==== THE DATA ====

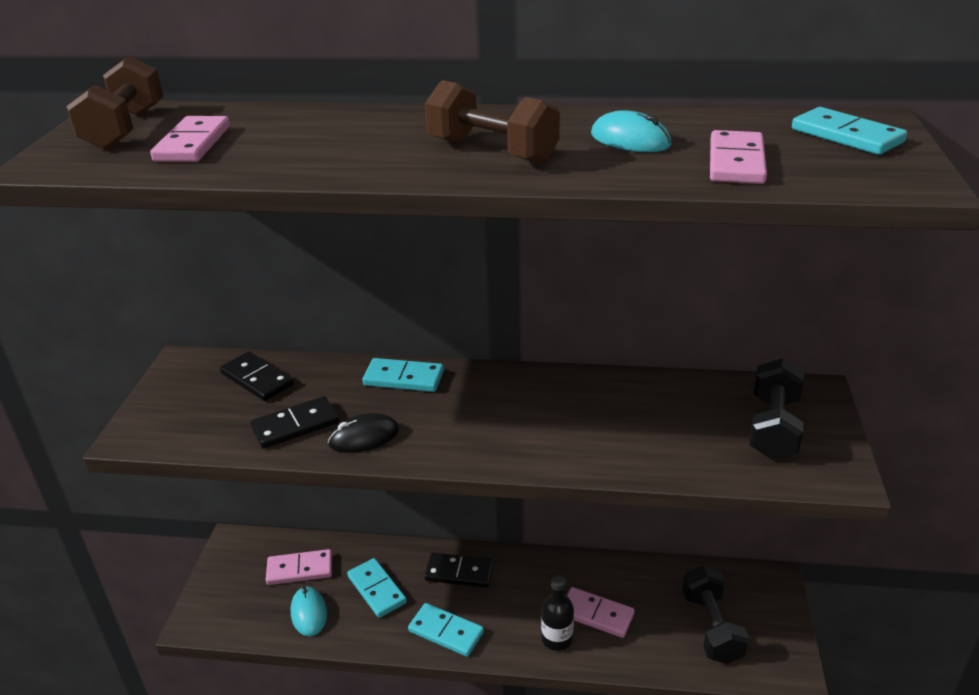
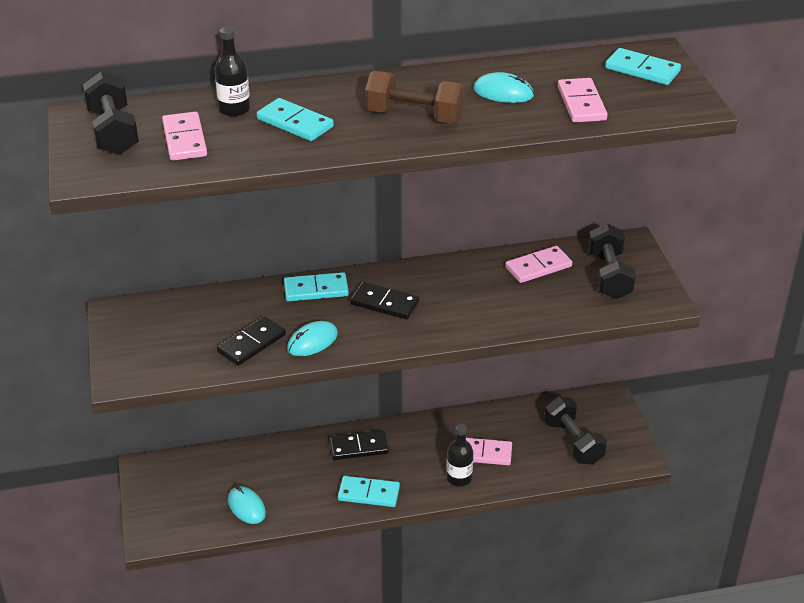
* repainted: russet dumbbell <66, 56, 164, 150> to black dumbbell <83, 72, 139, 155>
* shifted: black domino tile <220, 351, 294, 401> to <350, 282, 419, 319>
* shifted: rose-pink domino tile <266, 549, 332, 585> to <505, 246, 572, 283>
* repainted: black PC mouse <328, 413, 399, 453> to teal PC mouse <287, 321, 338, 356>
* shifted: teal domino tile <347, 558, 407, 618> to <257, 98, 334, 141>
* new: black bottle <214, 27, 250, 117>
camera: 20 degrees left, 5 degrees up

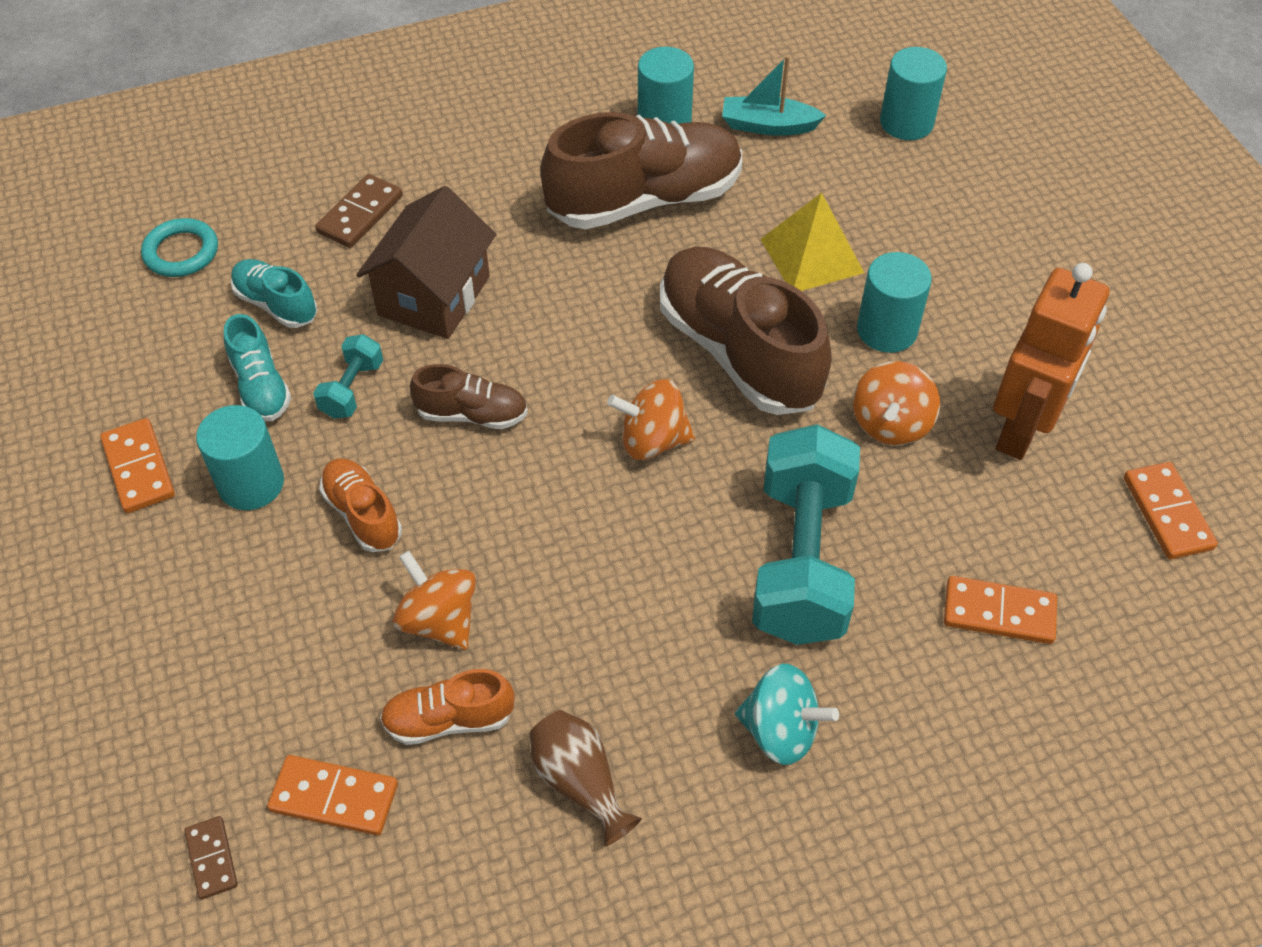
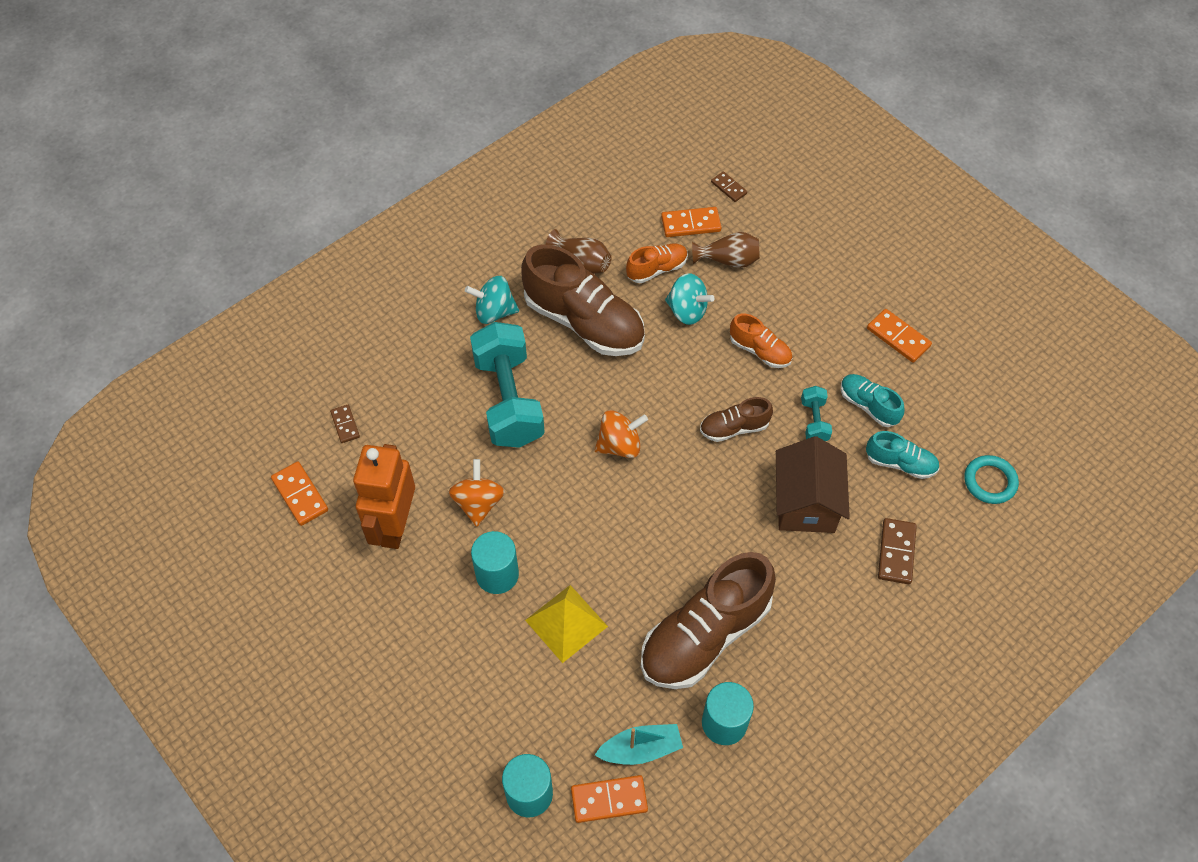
* gone: teal cylinder shape <196, 405, 284, 510>
* repainted: orange-coloured toy top <393, 551, 476, 650> to teal toy top <665, 273, 714, 325>
* shifted: russet sneaker <660, 247, 832, 415> to <521, 245, 645, 356>
* shifted: orange-coloured domino tile <944, 576, 1057, 644> to <571, 775, 648, 823>
* new: russet domino tile <330, 405, 360, 443>
* new: russet vase <692, 232, 760, 268>
camera: 160 degrees right, 5 degrees up

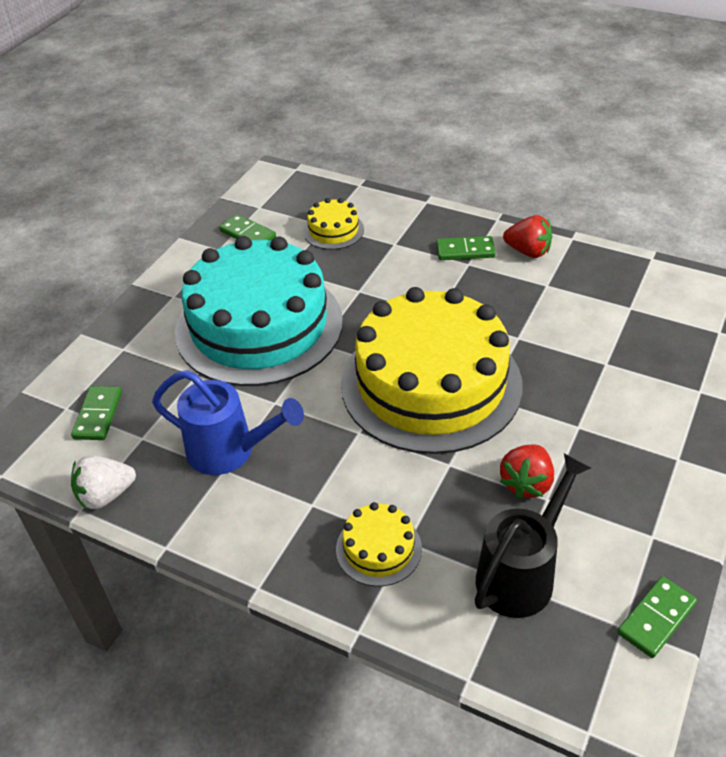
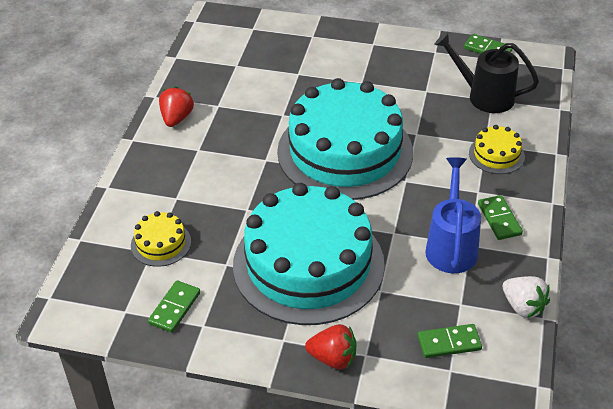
* repainted: yellow layer cake <341, 287, 522, 454> to teal layer cake <277, 78, 413, 200>
* shifted: green domino tile <436, 236, 496, 260> to <478, 195, 523, 240>
* shifted: scarlet strawberry <500, 444, 554, 499> to <305, 324, 356, 369>
camera: 105 degrees left, 0 degrees up

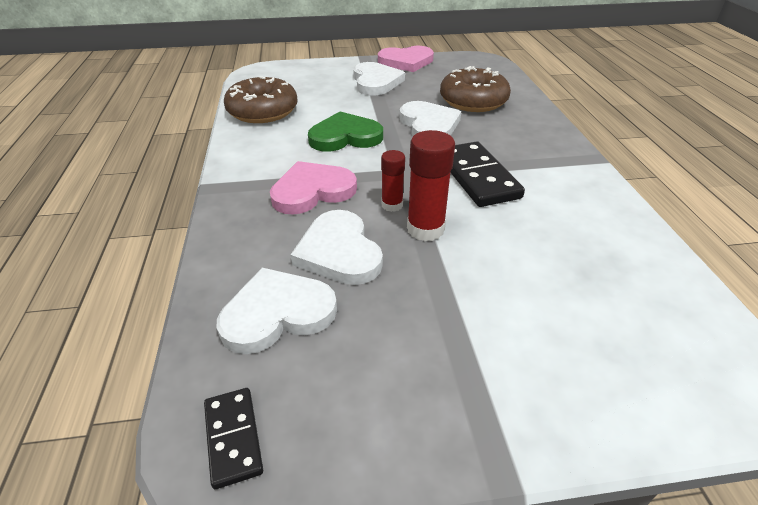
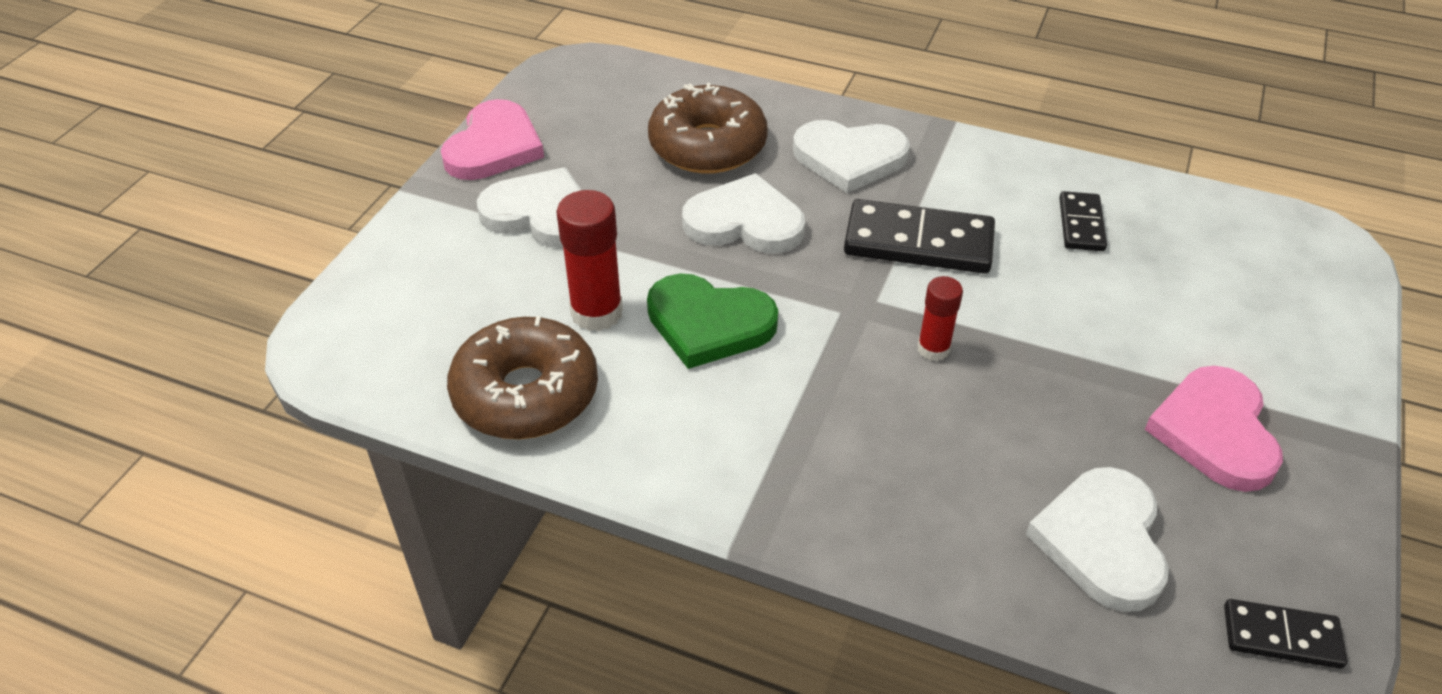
* shifted: rose-pink heart <270, 161, 357, 215> to <1145, 366, 1283, 492>
* shifted: white heart <290, 210, 383, 285> to <793, 120, 910, 193>
* rotated: green heart <308, 111, 383, 152> = <647, 274, 778, 369> 90 degrees counterclockwise
* shifted: scarlet glue stick <407, 130, 455, 241> to <556, 190, 623, 331>
* new: black domino tile <1059, 191, 1107, 251>
camera: 60 degrees left, 5 degrees up

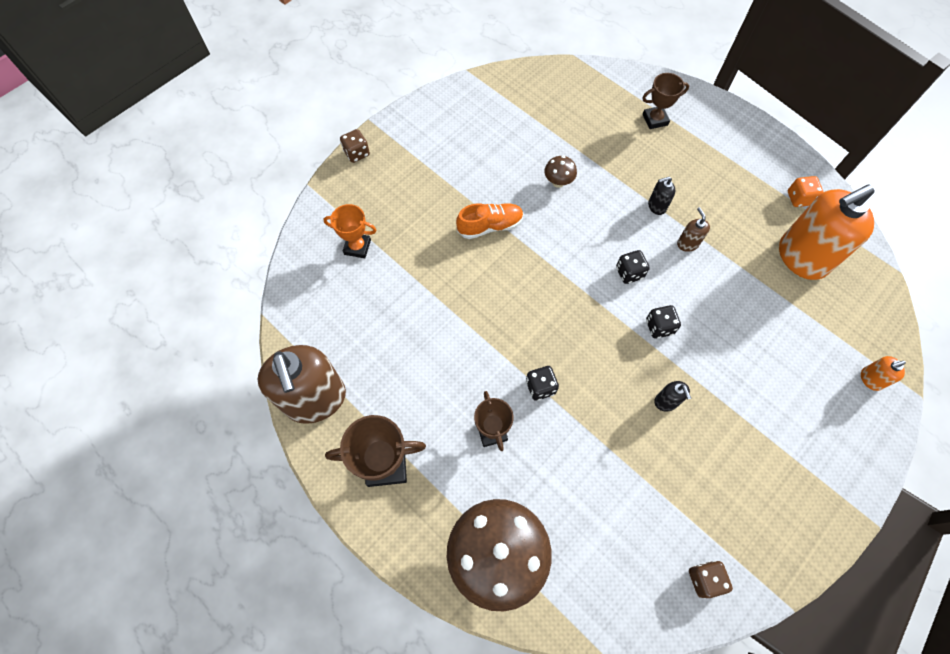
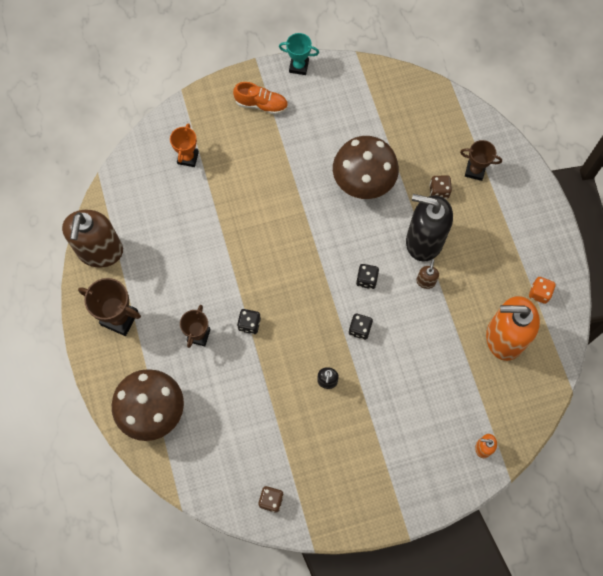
* rotated: orange-coloured prize cup <323, 204, 377, 258> = <170, 123, 199, 167> 60 degrees clockwise
* shifted: russet game die <340, 129, 370, 163> to <430, 175, 452, 199>
* shifted: orange-coloured sneaker <456, 203, 524, 239> to <233, 82, 288, 115>
* scaled: russet fungus <544, 156, 577, 188> = <333, 136, 399, 199> x2.37
* scaled: black pump bottle <648, 177, 675, 215> = <406, 194, 453, 262> x2.42
* new: teal prize cup <279, 33, 319, 75>
camera: 30 degrees right, 5 degrees up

====

*EXERCISE OBJECTIVE*. Within the material above, extract exactly the lines that start at the line containing "282, 419, 319>" and stop after the line containing "98, 334, 141>", and only those.

*SOLUTION*.
* shifted: black domino tile <220, 351, 294, 401> to <350, 282, 419, 319>
* shifted: rose-pink domino tile <266, 549, 332, 585> to <505, 246, 572, 283>
* repainted: black PC mouse <328, 413, 399, 453> to teal PC mouse <287, 321, 338, 356>
* shifted: teal domino tile <347, 558, 407, 618> to <257, 98, 334, 141>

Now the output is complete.